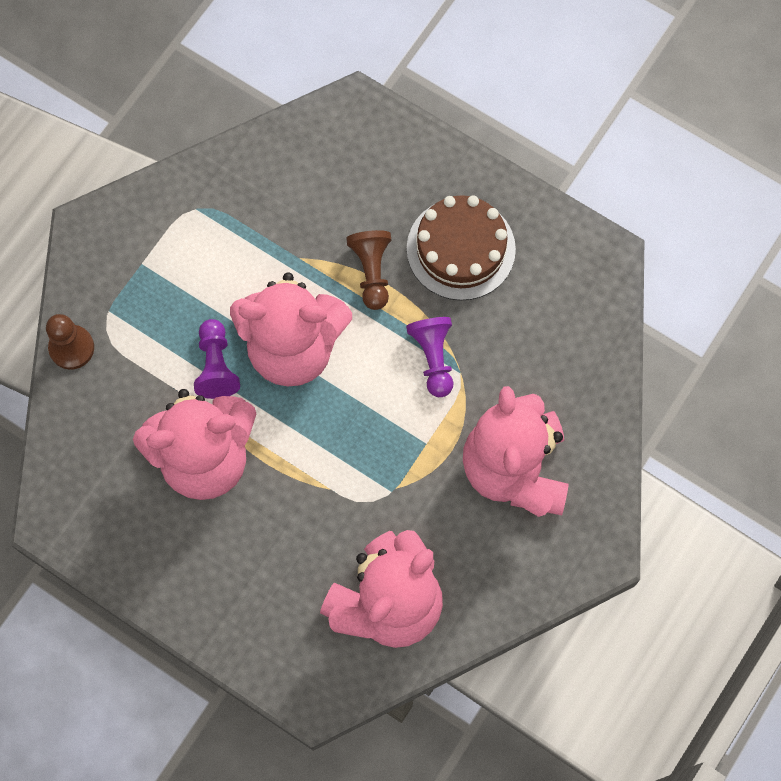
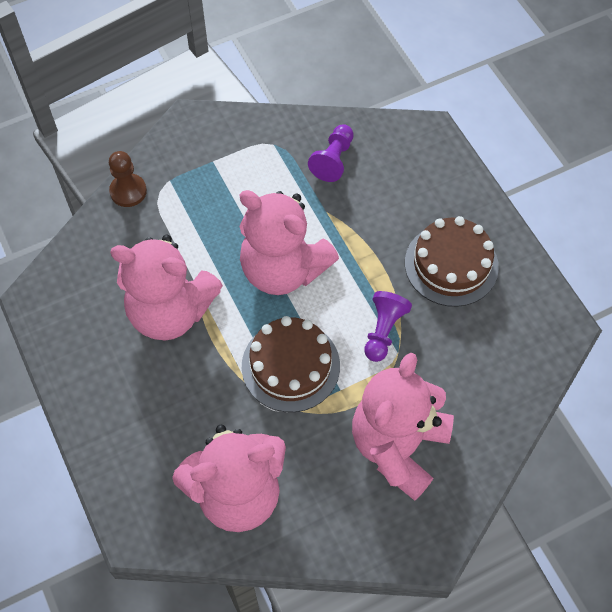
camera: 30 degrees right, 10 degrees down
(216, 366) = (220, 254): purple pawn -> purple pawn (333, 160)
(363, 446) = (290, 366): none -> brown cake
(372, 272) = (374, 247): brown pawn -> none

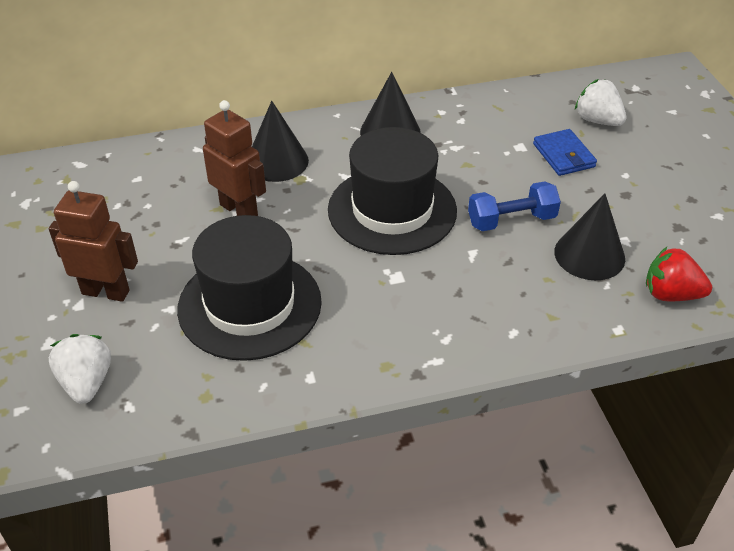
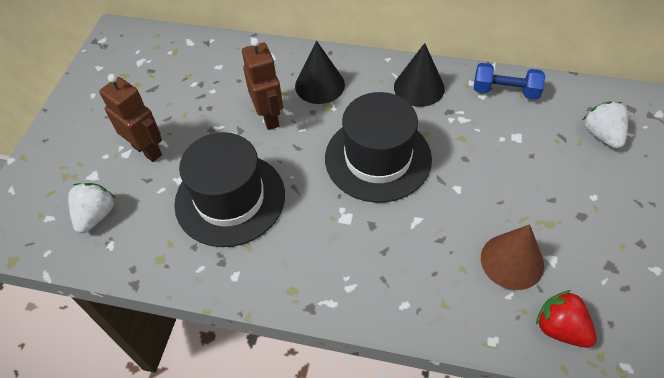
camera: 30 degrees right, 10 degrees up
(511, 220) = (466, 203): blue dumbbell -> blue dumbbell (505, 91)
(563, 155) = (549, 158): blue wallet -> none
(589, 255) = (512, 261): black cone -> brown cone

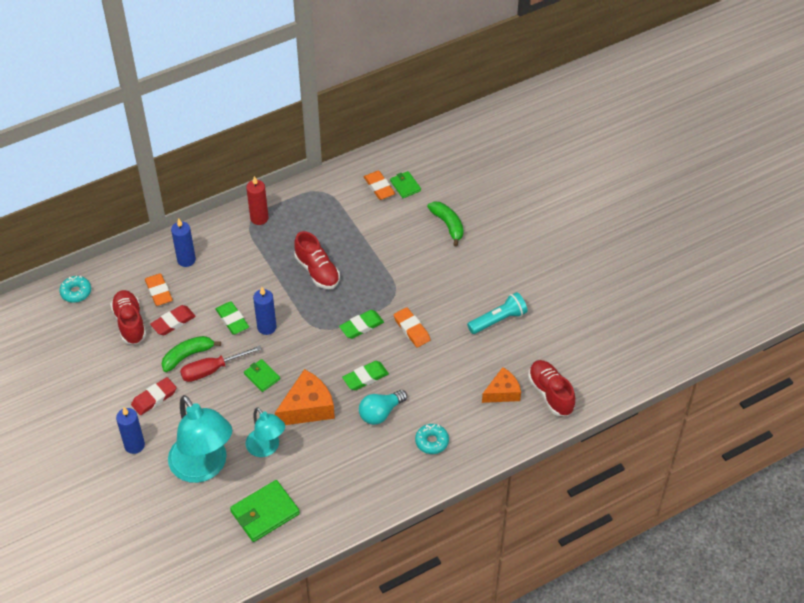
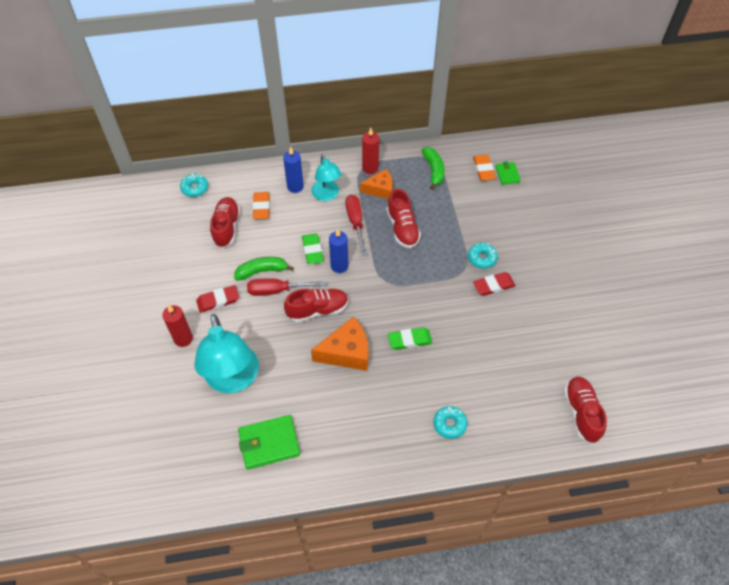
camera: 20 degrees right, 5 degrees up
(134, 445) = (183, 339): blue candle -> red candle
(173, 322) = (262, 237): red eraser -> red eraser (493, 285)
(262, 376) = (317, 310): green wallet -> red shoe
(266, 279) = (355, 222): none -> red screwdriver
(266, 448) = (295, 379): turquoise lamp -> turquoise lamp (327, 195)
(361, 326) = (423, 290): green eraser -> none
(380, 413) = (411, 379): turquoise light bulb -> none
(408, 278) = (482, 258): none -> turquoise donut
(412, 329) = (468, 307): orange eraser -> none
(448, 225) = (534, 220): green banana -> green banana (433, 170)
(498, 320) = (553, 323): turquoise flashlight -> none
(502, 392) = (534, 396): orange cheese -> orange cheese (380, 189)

..........

Requirement>
Would you print exactly and only the lines of the material above that run from the line with "camera: 20 degrees right, 5 degrees up" through the line with "(448, 225) = (534, 220): green", both included?

The answer>
camera: 20 degrees right, 5 degrees up
(134, 445) = (183, 339): blue candle -> red candle
(173, 322) = (262, 237): red eraser -> red eraser (493, 285)
(262, 376) = (317, 310): green wallet -> red shoe
(266, 279) = (355, 222): none -> red screwdriver
(266, 448) = (295, 379): turquoise lamp -> turquoise lamp (327, 195)
(361, 326) = (423, 290): green eraser -> none
(380, 413) = (411, 379): turquoise light bulb -> none
(408, 278) = (482, 258): none -> turquoise donut
(412, 329) = (468, 307): orange eraser -> none
(448, 225) = (534, 220): green banana -> green banana (433, 170)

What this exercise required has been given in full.